### Description of the task
Set every entry below down once more, exactly as it stands, without images.

*** Excerpted records Section Begins ***

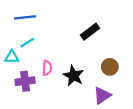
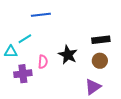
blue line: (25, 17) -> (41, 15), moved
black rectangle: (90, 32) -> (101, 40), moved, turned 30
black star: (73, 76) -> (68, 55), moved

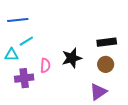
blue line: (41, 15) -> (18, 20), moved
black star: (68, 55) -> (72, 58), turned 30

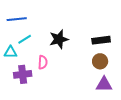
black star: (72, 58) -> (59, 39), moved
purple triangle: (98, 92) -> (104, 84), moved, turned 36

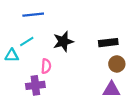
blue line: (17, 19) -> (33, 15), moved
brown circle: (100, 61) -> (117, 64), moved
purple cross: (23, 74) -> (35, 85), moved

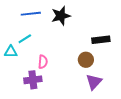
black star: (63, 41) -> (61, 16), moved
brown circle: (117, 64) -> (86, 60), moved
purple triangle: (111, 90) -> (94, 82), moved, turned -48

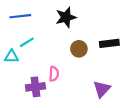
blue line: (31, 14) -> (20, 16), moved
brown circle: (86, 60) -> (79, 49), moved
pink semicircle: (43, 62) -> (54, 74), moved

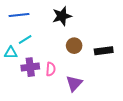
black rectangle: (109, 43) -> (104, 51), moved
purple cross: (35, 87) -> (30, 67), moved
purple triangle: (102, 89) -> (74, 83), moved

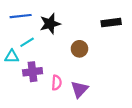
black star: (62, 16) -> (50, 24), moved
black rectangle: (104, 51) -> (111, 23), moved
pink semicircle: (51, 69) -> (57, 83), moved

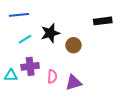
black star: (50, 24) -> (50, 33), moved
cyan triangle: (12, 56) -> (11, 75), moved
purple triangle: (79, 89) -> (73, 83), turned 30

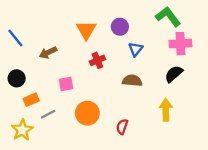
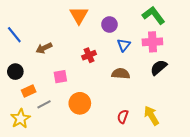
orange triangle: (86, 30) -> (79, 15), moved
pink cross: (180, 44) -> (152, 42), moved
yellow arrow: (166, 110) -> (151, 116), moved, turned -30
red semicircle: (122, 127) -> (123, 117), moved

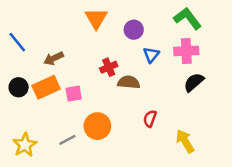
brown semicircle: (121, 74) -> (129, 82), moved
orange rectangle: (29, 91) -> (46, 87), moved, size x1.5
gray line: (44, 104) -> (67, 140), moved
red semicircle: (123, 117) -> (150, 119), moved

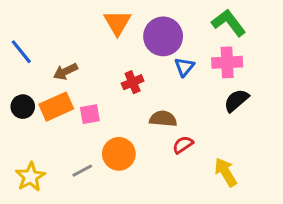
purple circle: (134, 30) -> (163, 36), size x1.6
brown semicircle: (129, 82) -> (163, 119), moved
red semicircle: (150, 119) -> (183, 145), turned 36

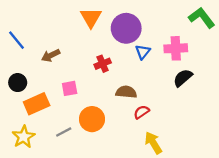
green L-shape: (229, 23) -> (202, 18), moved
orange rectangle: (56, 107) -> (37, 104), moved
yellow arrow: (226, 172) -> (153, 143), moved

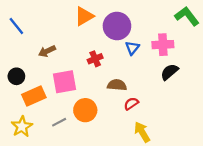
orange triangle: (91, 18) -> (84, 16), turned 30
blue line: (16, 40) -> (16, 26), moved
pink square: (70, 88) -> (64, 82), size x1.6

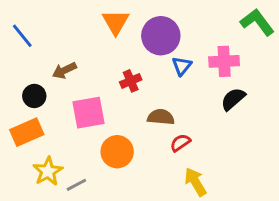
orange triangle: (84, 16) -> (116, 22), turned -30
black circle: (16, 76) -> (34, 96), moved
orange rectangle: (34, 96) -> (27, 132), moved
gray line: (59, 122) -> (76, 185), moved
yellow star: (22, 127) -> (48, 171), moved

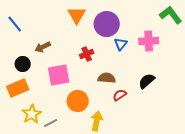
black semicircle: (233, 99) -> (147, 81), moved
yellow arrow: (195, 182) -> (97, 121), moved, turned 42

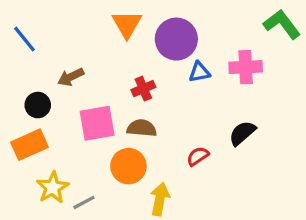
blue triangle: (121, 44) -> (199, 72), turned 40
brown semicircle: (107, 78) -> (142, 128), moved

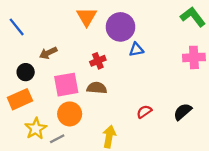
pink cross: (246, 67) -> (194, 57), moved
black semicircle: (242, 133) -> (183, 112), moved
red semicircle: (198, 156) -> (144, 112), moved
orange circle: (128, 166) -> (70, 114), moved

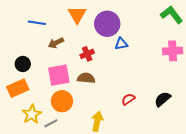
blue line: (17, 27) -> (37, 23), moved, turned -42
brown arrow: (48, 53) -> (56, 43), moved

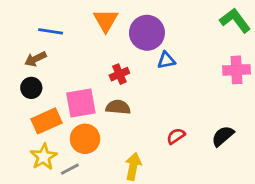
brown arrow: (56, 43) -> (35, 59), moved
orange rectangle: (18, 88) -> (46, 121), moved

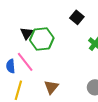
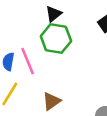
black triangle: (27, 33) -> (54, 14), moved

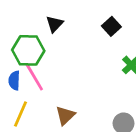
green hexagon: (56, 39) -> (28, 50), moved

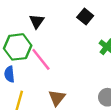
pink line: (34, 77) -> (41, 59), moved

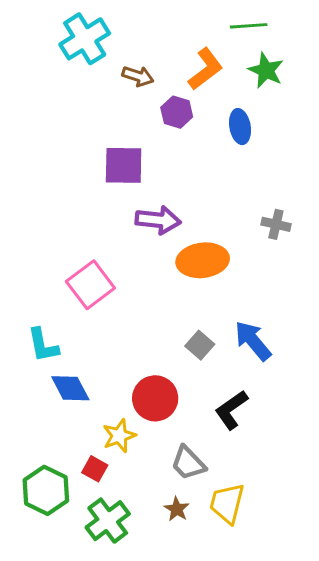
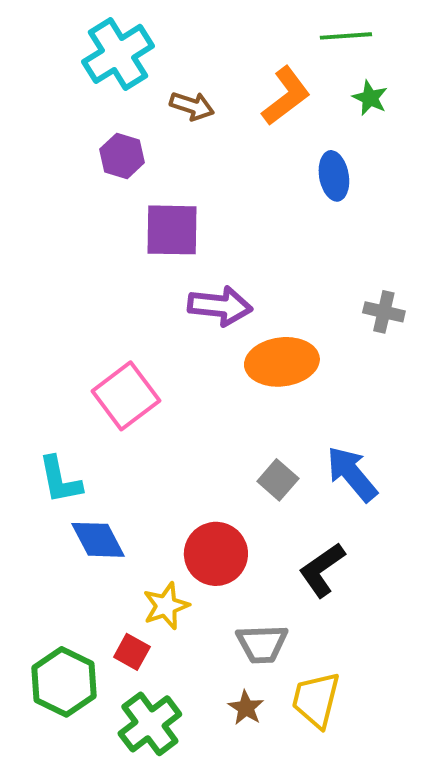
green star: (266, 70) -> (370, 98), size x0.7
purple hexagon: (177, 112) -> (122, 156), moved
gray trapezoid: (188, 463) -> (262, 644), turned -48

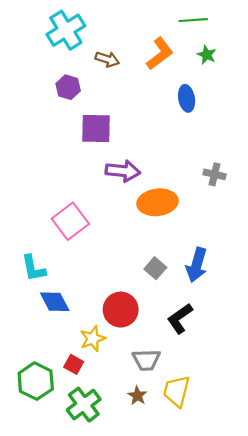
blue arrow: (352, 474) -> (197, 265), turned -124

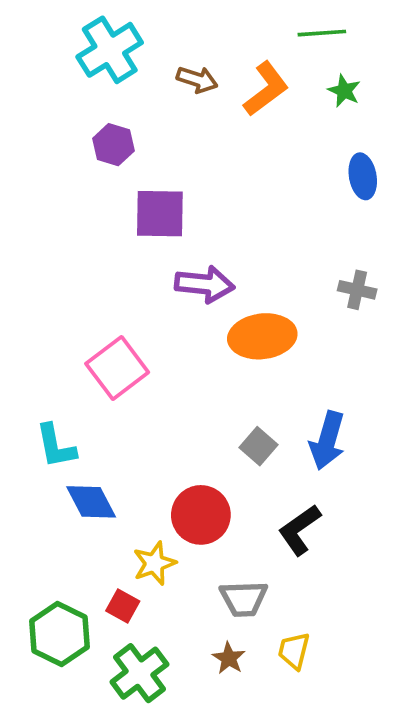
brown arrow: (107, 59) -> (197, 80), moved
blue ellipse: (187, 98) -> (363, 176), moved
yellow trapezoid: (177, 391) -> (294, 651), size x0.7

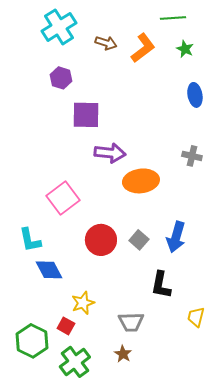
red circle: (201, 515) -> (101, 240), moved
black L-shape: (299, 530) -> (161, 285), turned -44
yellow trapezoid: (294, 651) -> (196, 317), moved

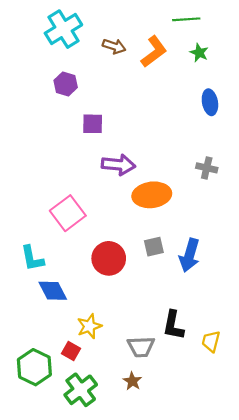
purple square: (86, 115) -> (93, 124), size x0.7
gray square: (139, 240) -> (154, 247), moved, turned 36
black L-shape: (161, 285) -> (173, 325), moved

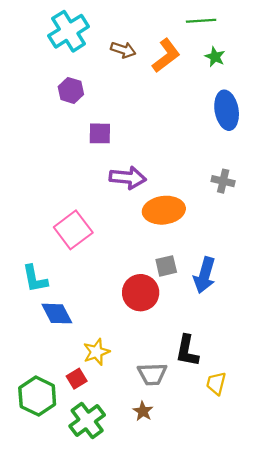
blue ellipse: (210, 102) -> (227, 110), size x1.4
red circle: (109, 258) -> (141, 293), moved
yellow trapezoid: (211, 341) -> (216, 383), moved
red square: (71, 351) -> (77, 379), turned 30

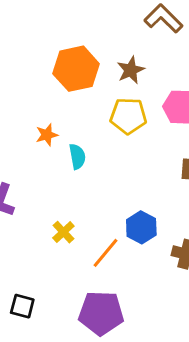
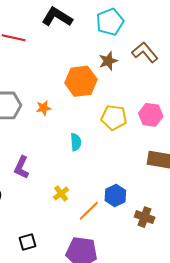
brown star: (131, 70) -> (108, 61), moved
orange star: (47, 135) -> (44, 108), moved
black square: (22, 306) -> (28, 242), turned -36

*** Excerpted records Section Ends ***

### Answer box
blue line: (25, 17) -> (41, 15), moved
black rectangle: (90, 32) -> (101, 40), moved, turned 30
black star: (73, 76) -> (68, 55), moved

blue line: (41, 15) -> (18, 20), moved
black star: (68, 55) -> (72, 58), turned 30

black star: (72, 58) -> (59, 39), moved
purple triangle: (98, 92) -> (104, 84), moved, turned 36

blue line: (17, 19) -> (33, 15), moved
brown circle: (100, 61) -> (117, 64), moved
purple cross: (23, 74) -> (35, 85), moved

black star: (63, 41) -> (61, 16), moved
brown circle: (117, 64) -> (86, 60), moved
purple triangle: (111, 90) -> (94, 82), moved, turned -48

blue line: (31, 14) -> (20, 16), moved
brown circle: (86, 60) -> (79, 49), moved
pink semicircle: (43, 62) -> (54, 74), moved

black rectangle: (109, 43) -> (104, 51), moved
purple cross: (35, 87) -> (30, 67), moved
purple triangle: (102, 89) -> (74, 83), moved

black star: (62, 16) -> (50, 24), moved
black rectangle: (104, 51) -> (111, 23), moved
pink semicircle: (51, 69) -> (57, 83), moved

black star: (50, 24) -> (50, 33), moved
cyan triangle: (12, 56) -> (11, 75), moved
purple triangle: (79, 89) -> (73, 83), turned 30

orange triangle: (86, 30) -> (79, 15), moved
pink cross: (180, 44) -> (152, 42), moved
yellow arrow: (166, 110) -> (151, 116), moved, turned -30
red semicircle: (122, 127) -> (123, 117), moved

brown semicircle: (121, 74) -> (129, 82), moved
orange rectangle: (29, 91) -> (46, 87), moved, size x1.5
gray line: (44, 104) -> (67, 140), moved
red semicircle: (123, 117) -> (150, 119), moved

purple circle: (134, 30) -> (163, 36), size x1.6
brown semicircle: (129, 82) -> (163, 119), moved
red semicircle: (150, 119) -> (183, 145), turned 36

green L-shape: (229, 23) -> (202, 18), moved
orange rectangle: (56, 107) -> (37, 104), moved
yellow arrow: (226, 172) -> (153, 143), moved

orange triangle: (91, 18) -> (84, 16), turned 30
blue line: (16, 40) -> (16, 26), moved
pink square: (70, 88) -> (64, 82), size x1.6

orange triangle: (84, 16) -> (116, 22), turned -30
black circle: (16, 76) -> (34, 96), moved
orange rectangle: (34, 96) -> (27, 132), moved
gray line: (59, 122) -> (76, 185), moved
yellow star: (22, 127) -> (48, 171), moved

black semicircle: (233, 99) -> (147, 81), moved
yellow arrow: (195, 182) -> (97, 121), moved, turned 42

blue triangle: (121, 44) -> (199, 72), turned 40
brown semicircle: (107, 78) -> (142, 128), moved

pink cross: (246, 67) -> (194, 57), moved
black semicircle: (242, 133) -> (183, 112), moved
red semicircle: (198, 156) -> (144, 112), moved
orange circle: (128, 166) -> (70, 114), moved

blue line: (17, 27) -> (37, 23), moved, turned -42
brown arrow: (48, 53) -> (56, 43), moved

brown arrow: (56, 43) -> (35, 59), moved
orange rectangle: (18, 88) -> (46, 121), moved

black triangle: (27, 33) -> (54, 14), moved

green hexagon: (56, 39) -> (28, 50), moved

pink line: (34, 77) -> (41, 59), moved

green star: (266, 70) -> (370, 98), size x0.7
purple hexagon: (177, 112) -> (122, 156), moved
gray trapezoid: (188, 463) -> (262, 644), turned -48

blue arrow: (352, 474) -> (197, 265), turned -124

brown arrow: (107, 59) -> (197, 80), moved
blue ellipse: (187, 98) -> (363, 176), moved
yellow trapezoid: (177, 391) -> (294, 651), size x0.7

red circle: (201, 515) -> (101, 240), moved
black L-shape: (299, 530) -> (161, 285), turned -44
yellow trapezoid: (294, 651) -> (196, 317), moved

purple square: (86, 115) -> (93, 124), size x0.7
gray square: (139, 240) -> (154, 247), moved, turned 36
black L-shape: (161, 285) -> (173, 325), moved

blue ellipse: (210, 102) -> (227, 110), size x1.4
red circle: (109, 258) -> (141, 293), moved
yellow trapezoid: (211, 341) -> (216, 383), moved
red square: (71, 351) -> (77, 379), turned 30

brown star: (131, 70) -> (108, 61), moved
orange star: (47, 135) -> (44, 108), moved
black square: (22, 306) -> (28, 242), turned -36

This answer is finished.